Scene edit records
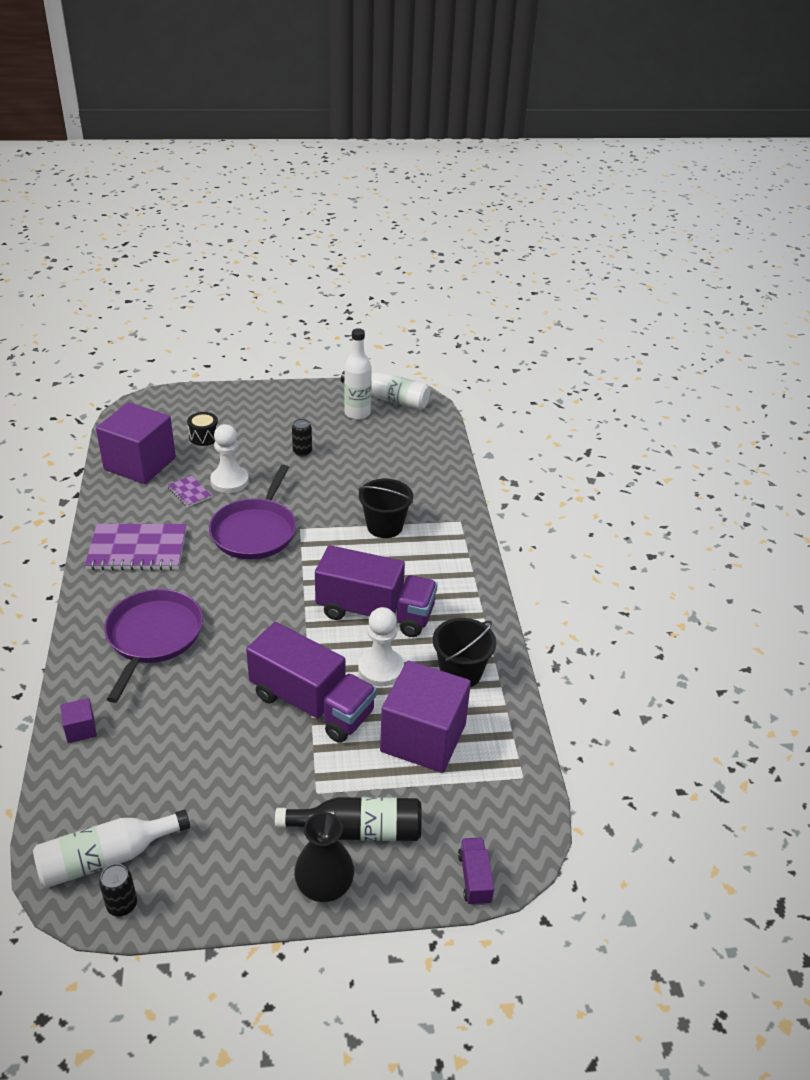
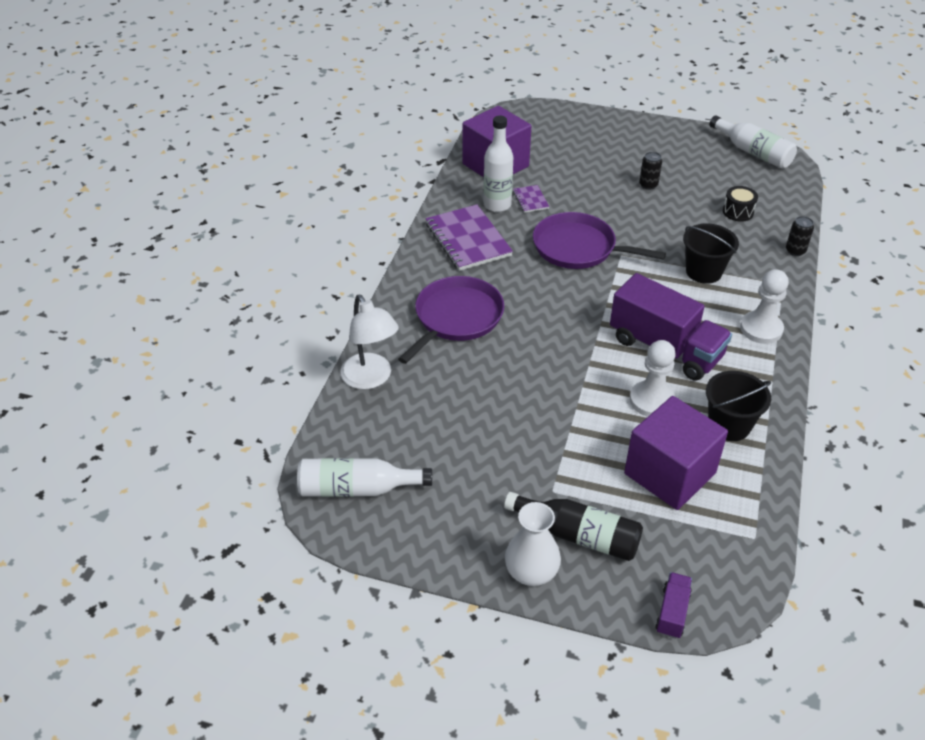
camera: 25 degrees right, 5 degrees up
(80, 729) = (371, 379): purple cube -> white lamp
(122, 905) = (357, 530): black can -> black can (795, 251)
(137, 549) = (468, 240): purple notebook -> purple notebook turned 45 degrees clockwise
(204, 437) = (561, 153): black drum -> black drum (738, 212)
(229, 481) = (570, 198): white pawn -> white pawn (761, 329)
(255, 531) = (578, 248): purple pan -> purple pan turned 75 degrees clockwise
(312, 703) = (576, 413): purple truck -> none
(324, 885) = (531, 572): black vase -> white vase
(357, 413) = (715, 159): white bottle -> white bottle (497, 205)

**Directions for this task:**
Images are to be left out when the records above are written out again exactly.

**Response area:**
camera: 25 degrees right, 5 degrees up
(80, 729) = (371, 379): purple cube -> white lamp
(122, 905) = (357, 530): black can -> black can (795, 251)
(137, 549) = (468, 240): purple notebook -> purple notebook turned 45 degrees clockwise
(204, 437) = (561, 153): black drum -> black drum (738, 212)
(229, 481) = (570, 198): white pawn -> white pawn (761, 329)
(255, 531) = (578, 248): purple pan -> purple pan turned 75 degrees clockwise
(312, 703) = (576, 413): purple truck -> none
(324, 885) = (531, 572): black vase -> white vase
(357, 413) = (715, 159): white bottle -> white bottle (497, 205)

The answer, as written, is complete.